+++ Material shown
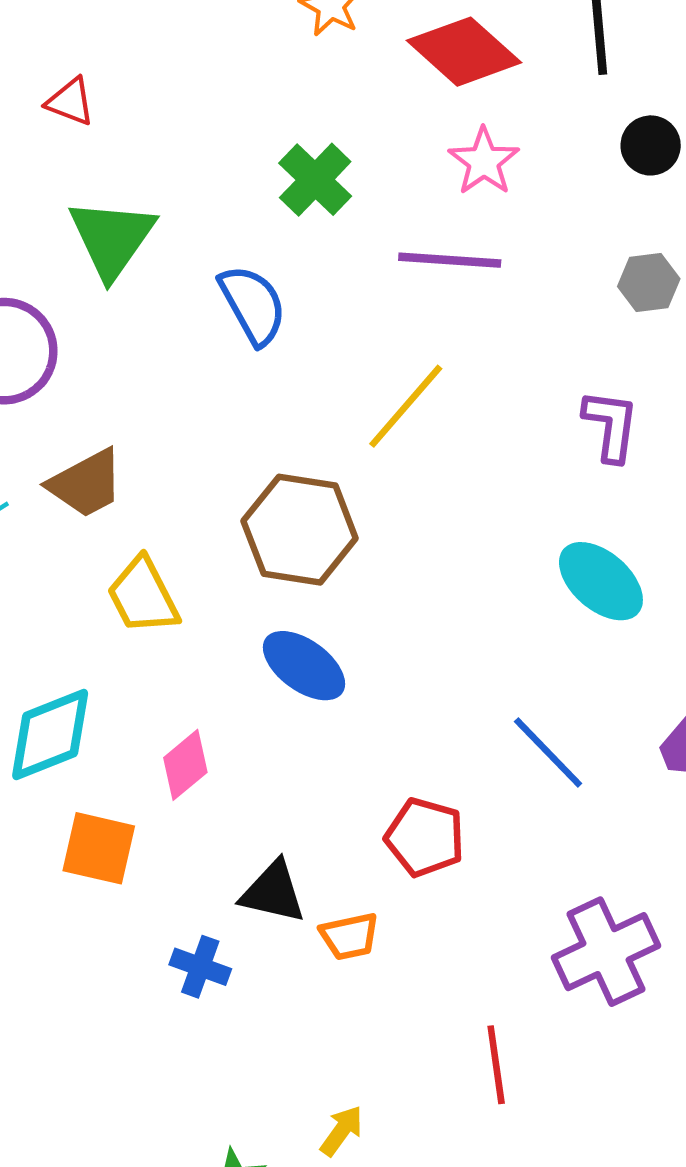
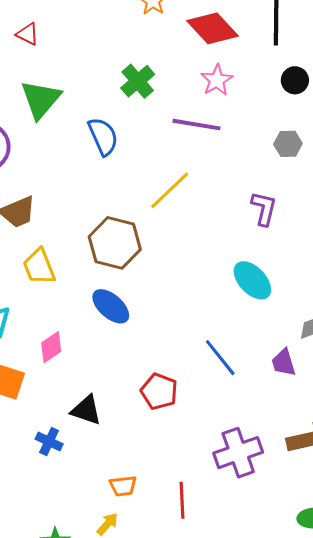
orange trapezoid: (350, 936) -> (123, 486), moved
++++++
+++ Material shown
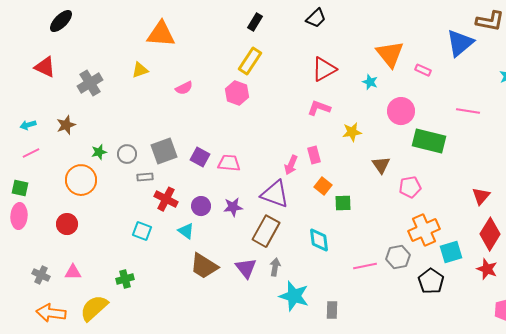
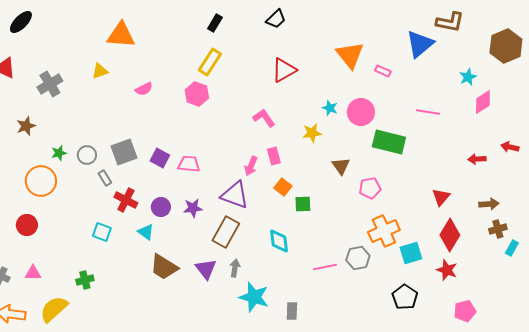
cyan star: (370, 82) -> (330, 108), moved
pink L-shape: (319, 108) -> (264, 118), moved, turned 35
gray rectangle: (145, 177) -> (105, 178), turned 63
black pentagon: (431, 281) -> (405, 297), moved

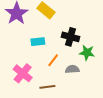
++++++
+++ Material shown
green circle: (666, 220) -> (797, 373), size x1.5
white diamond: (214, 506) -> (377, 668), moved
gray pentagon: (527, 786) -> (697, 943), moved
++++++
- Directions: From the entries above, print the lines beginning at the one with "green circle: (666, 220)" and stopping after the one with "gray pentagon: (527, 786)", exactly as written and with nothing else.

- Response area:
green circle: (666, 220) -> (797, 373), size x1.5
white diamond: (214, 506) -> (377, 668), moved
gray pentagon: (527, 786) -> (697, 943), moved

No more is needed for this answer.